Your assignment »
Examine each line of the data, and copy the ones containing "orange".

Data supplied »

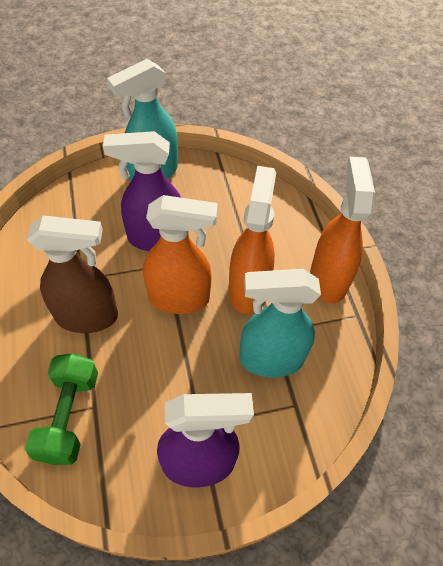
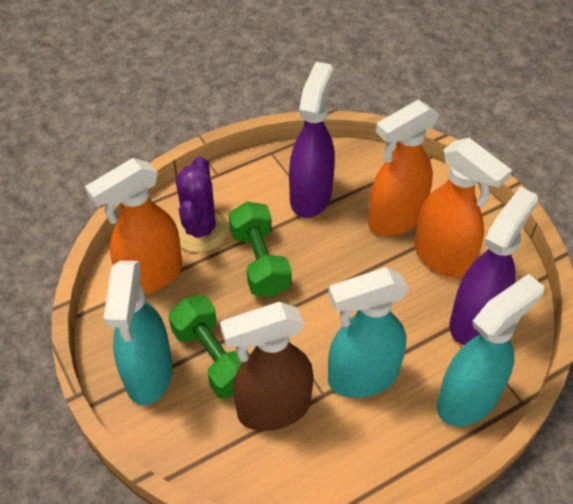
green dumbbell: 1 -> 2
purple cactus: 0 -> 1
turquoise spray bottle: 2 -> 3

--

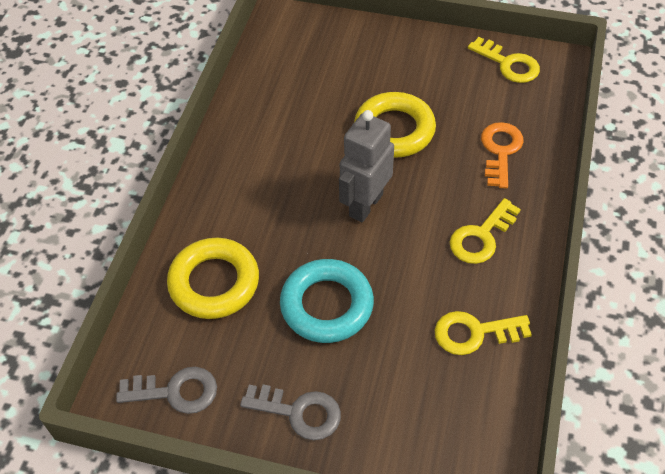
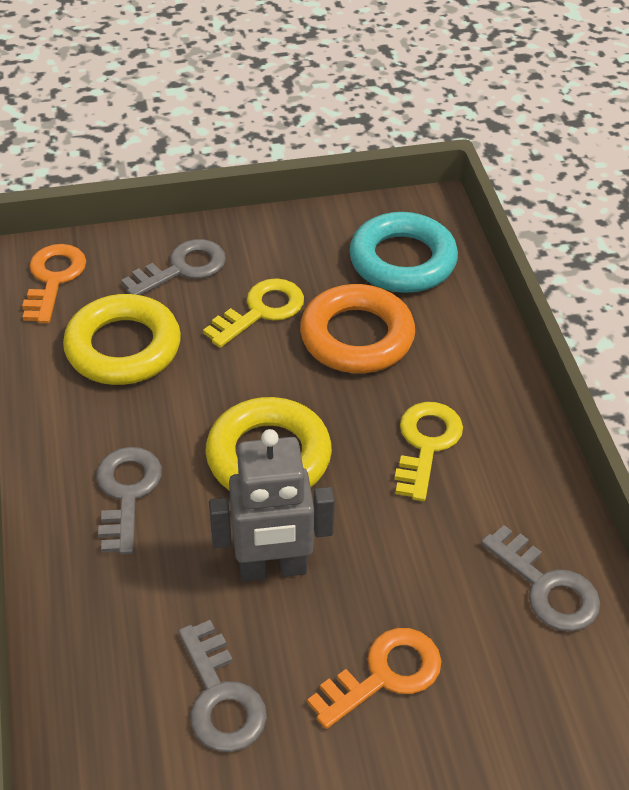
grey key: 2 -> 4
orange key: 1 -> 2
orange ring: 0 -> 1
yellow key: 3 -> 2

...

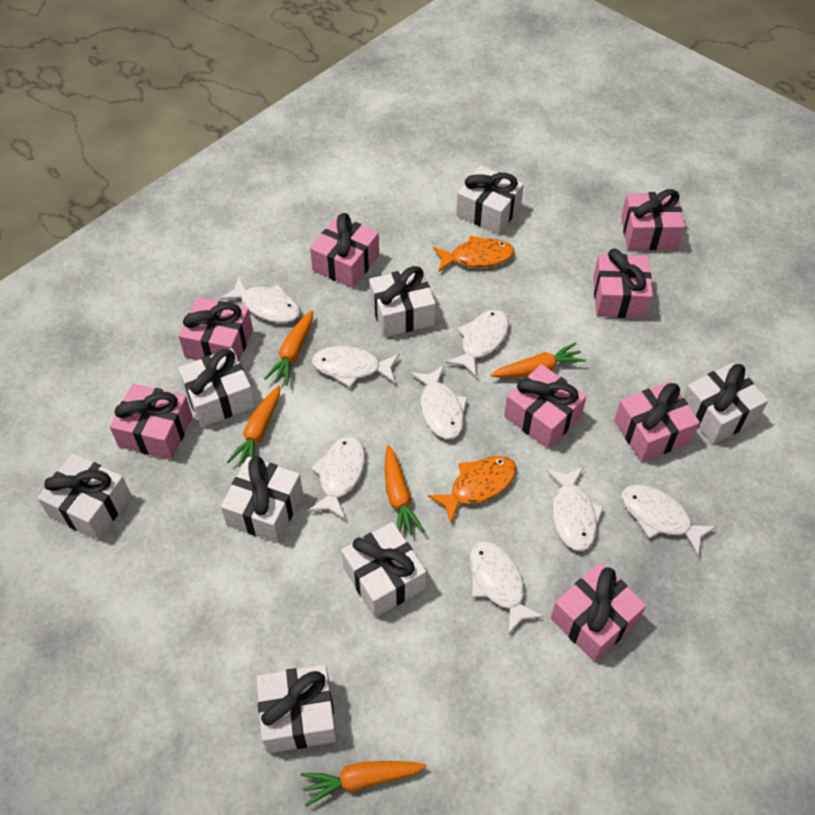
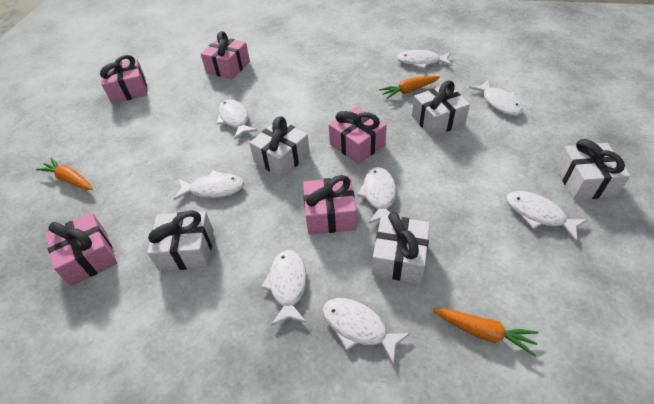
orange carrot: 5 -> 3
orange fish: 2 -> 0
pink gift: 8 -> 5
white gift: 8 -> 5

Output of the exercise »
orange key: 1 -> 2
orange ring: 0 -> 1
orange carrot: 5 -> 3
orange fish: 2 -> 0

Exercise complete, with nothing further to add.